— TASK GOAL —
So that the copy stays text only, transcribe the data below exactly and exclude the images.

— RECORDS FOR THE EXERCISE —
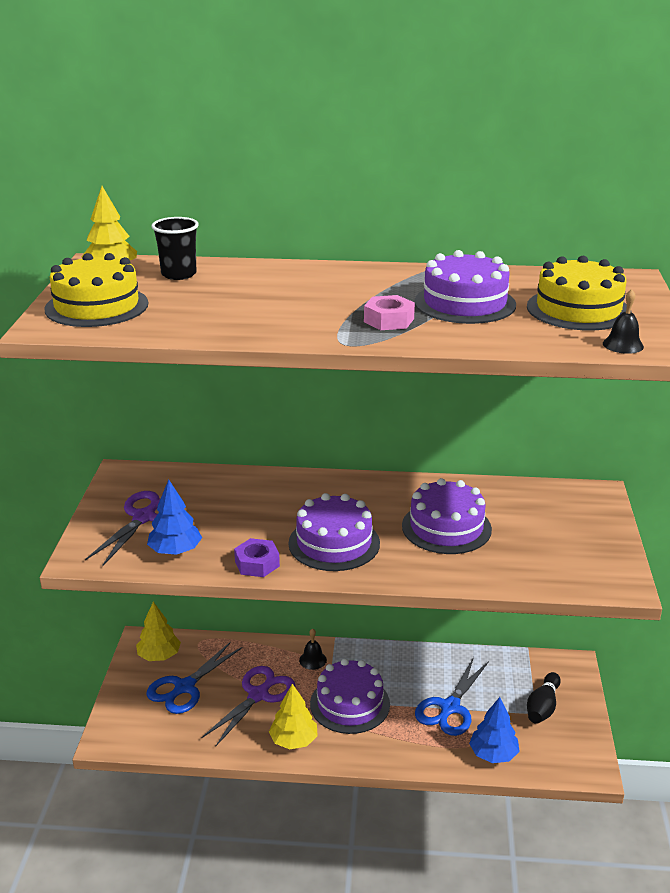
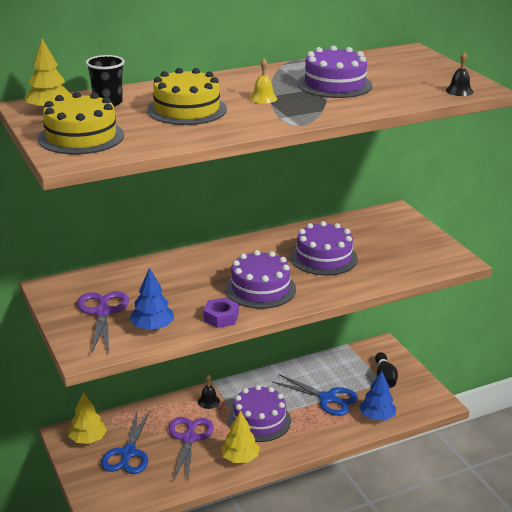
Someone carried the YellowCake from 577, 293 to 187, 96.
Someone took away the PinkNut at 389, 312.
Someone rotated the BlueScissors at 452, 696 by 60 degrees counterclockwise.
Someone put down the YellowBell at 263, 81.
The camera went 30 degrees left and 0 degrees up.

— OUTPUT OF THE TASK —
Someone carried the YellowCake from 577, 293 to 187, 96.
Someone took away the PinkNut at 389, 312.
Someone rotated the BlueScissors at 452, 696 by 60 degrees counterclockwise.
Someone put down the YellowBell at 263, 81.
The camera went 30 degrees left and 0 degrees up.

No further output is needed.